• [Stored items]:
☆ ☆ ☆ ☆ ☆

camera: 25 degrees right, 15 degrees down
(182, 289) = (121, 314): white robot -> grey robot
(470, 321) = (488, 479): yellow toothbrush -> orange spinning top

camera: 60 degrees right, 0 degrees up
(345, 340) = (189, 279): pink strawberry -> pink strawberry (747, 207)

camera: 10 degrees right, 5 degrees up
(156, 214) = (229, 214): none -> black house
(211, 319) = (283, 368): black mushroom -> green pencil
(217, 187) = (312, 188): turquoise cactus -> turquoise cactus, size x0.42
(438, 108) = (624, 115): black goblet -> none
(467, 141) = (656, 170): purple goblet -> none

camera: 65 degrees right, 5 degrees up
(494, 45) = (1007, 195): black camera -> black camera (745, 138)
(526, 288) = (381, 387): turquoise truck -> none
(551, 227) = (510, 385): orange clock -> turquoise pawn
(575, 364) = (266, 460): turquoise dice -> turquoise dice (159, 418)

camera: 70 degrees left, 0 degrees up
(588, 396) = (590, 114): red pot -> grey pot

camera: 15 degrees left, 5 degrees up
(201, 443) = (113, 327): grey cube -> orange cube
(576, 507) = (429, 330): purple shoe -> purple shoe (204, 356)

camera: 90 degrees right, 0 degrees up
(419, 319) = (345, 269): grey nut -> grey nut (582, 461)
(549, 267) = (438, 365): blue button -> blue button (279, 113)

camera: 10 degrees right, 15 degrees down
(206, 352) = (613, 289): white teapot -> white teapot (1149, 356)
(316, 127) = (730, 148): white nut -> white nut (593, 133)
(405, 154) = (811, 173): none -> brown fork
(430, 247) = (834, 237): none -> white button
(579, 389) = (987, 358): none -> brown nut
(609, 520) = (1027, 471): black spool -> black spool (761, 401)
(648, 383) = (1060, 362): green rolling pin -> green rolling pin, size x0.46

☆ ☆ ☆ ☆ ☆

Check each line above for the string "degrees", then copy the ones that have it.

• [Answer below]:
camera: 25 degrees right, 15 degrees down
camera: 60 degrees right, 0 degrees up
camera: 10 degrees right, 5 degrees up
camera: 65 degrees right, 5 degrees up
camera: 70 degrees left, 0 degrees up
camera: 15 degrees left, 5 degrees up
camera: 90 degrees right, 0 degrees up
camera: 10 degrees right, 15 degrees down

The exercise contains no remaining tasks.